── EXCERPTED DATA ──

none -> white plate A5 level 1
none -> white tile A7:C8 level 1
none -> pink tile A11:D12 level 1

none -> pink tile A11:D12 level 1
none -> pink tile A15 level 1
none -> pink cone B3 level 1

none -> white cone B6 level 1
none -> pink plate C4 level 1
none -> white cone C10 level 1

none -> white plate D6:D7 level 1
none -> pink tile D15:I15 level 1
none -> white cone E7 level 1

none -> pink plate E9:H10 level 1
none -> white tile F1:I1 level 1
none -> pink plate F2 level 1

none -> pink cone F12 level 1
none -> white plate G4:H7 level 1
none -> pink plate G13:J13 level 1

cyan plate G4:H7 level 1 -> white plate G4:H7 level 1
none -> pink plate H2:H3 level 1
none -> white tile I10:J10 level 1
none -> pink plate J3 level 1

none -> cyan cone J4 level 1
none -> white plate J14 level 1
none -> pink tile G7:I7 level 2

───
── EXCERPTED DATA ──

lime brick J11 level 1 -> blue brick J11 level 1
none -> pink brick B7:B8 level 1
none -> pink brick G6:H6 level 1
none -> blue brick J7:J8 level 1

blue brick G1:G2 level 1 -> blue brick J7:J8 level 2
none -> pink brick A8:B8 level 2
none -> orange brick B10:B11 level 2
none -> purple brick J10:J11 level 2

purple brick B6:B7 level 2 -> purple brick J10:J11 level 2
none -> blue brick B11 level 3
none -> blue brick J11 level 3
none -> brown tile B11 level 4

───

*TRY IT*.
Print exactly the lines of the listing above starting at the line containing "none -> purple brick J10:J11 level 2" and ending at the line containing "none -> brown tile B11 level 4", both included.

*ANSWER*.
none -> purple brick J10:J11 level 2

purple brick B6:B7 level 2 -> purple brick J10:J11 level 2
none -> blue brick B11 level 3
none -> blue brick J11 level 3
none -> brown tile B11 level 4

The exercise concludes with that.